━━━ SUPPLIED MATERIAL ━━━

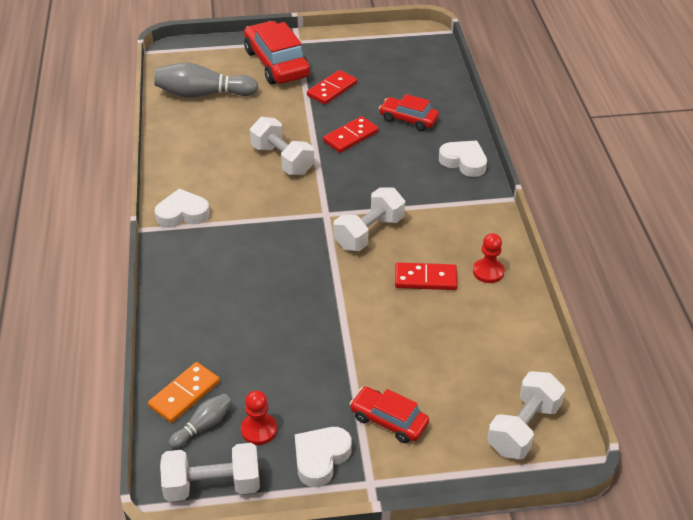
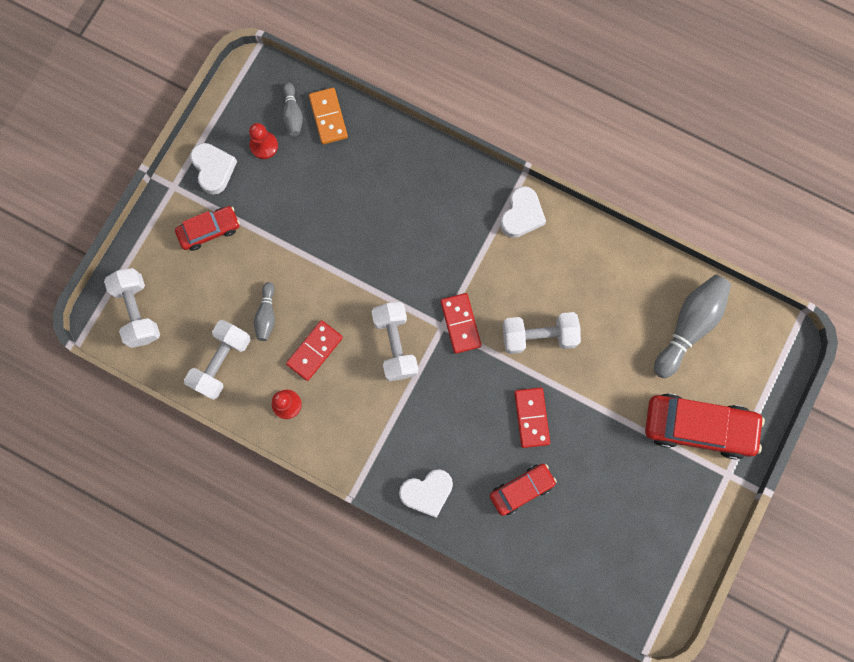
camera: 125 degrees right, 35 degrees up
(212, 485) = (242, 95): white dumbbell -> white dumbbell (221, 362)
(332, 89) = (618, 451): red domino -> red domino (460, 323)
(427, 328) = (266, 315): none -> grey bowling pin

━━━
━━━ SUPPLIED MATERIAL ━━━

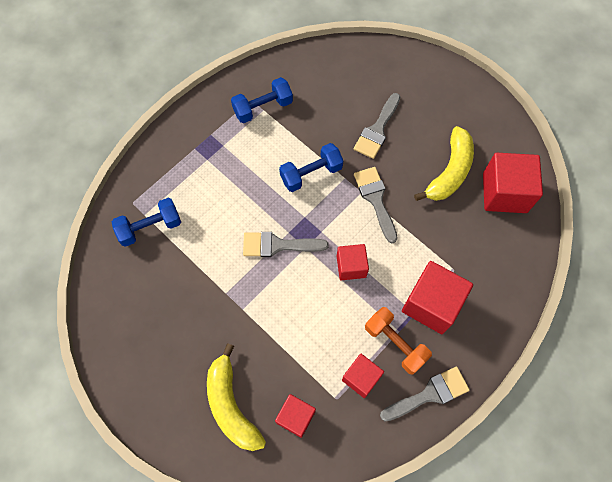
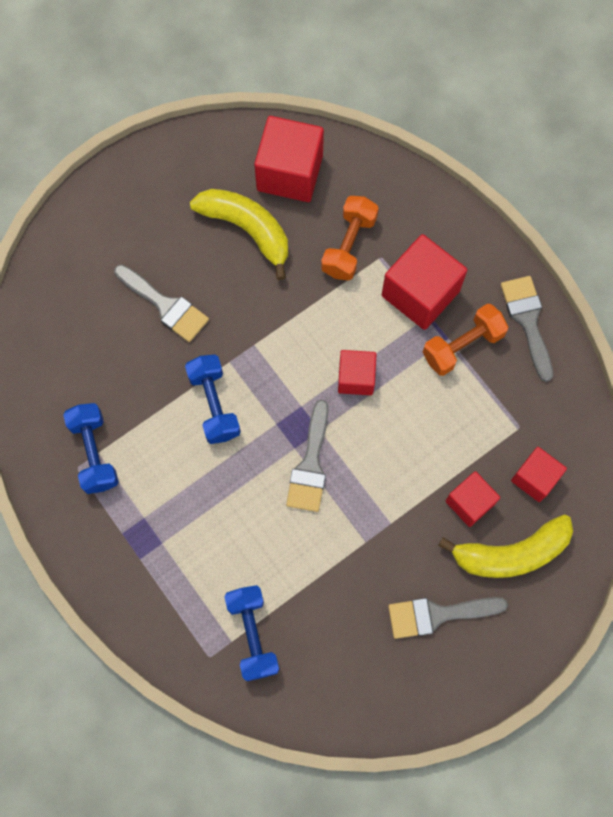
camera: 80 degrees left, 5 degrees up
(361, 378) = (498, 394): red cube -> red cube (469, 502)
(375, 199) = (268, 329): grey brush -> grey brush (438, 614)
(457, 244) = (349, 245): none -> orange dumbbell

━━━

EXERCISE DIRECTIONS:
As listed above, the lines from the line with "(375, 199) = (268, 329): grey" to the line with "(457, 244) = (349, 245): none" are to be echoed exactly, with both ends included and nothing added.

ANSWER FOR THIS EXERCISE:
(375, 199) = (268, 329): grey brush -> grey brush (438, 614)
(457, 244) = (349, 245): none -> orange dumbbell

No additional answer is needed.